■ **Directions for this task**
Transcribe the data that follows in full. Leave out the pictures.

___ Listed records ___

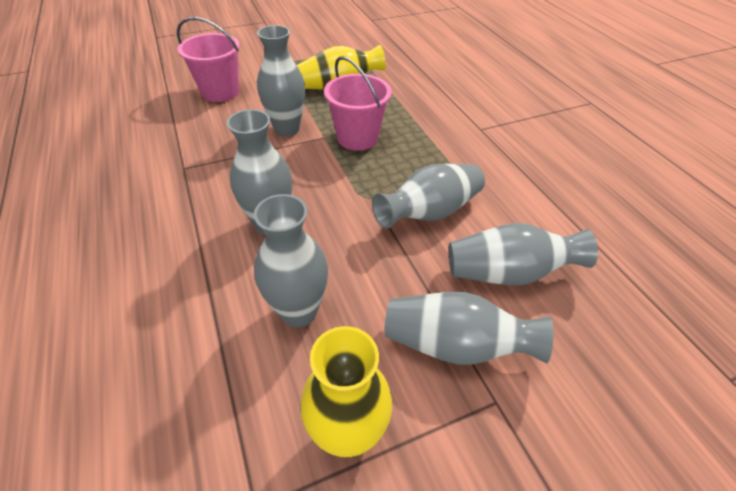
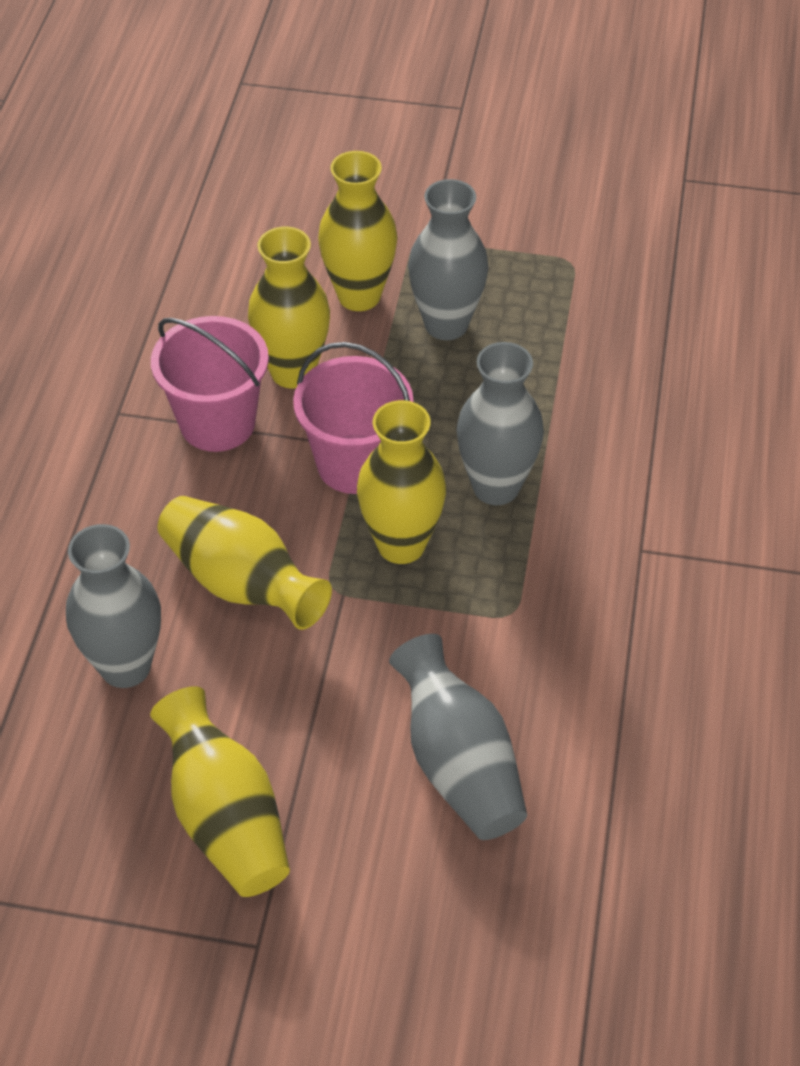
grey vase: 6 -> 4
yellow vase: 2 -> 5

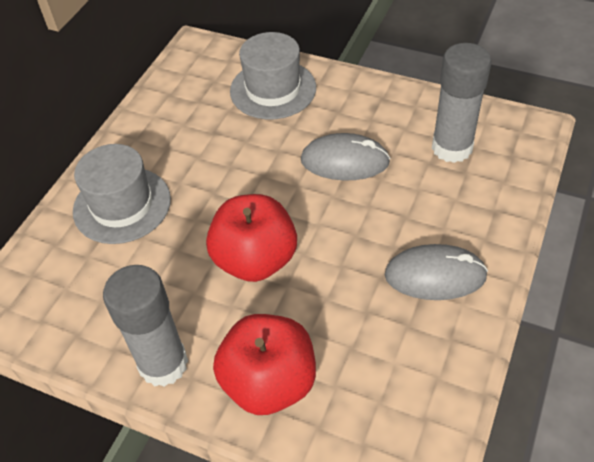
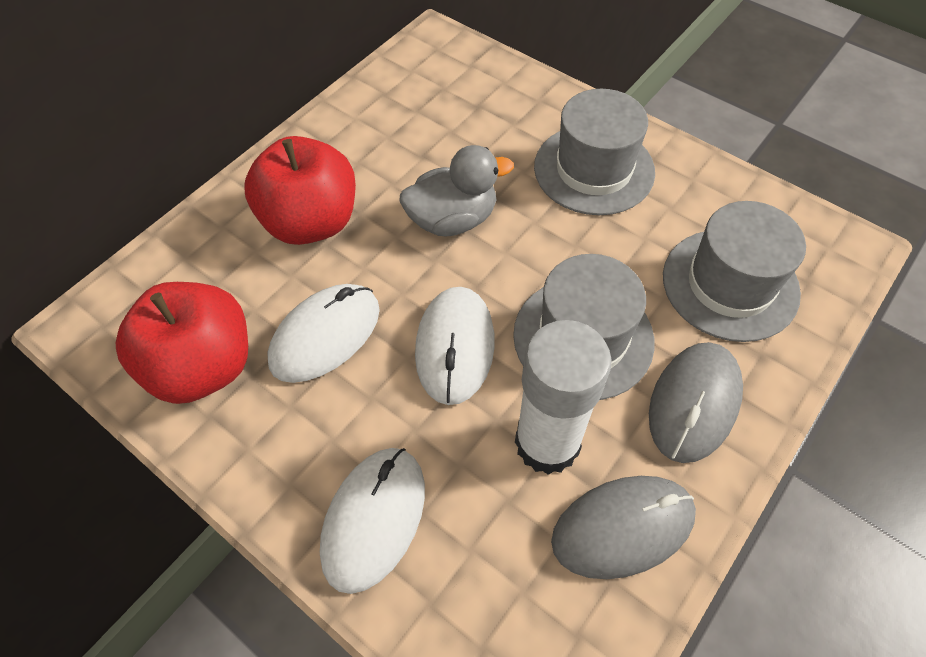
grey duck: 0 -> 1
grey glue stick: 2 -> 0
grey hat: 2 -> 3
white glue stick: 0 -> 1
white mouse: 0 -> 3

___

■ **Result**
grey vase: 6 -> 4
yellow vase: 2 -> 5

grey duck: 0 -> 1
grey glue stick: 2 -> 0
grey hat: 2 -> 3
white glue stick: 0 -> 1
white mouse: 0 -> 3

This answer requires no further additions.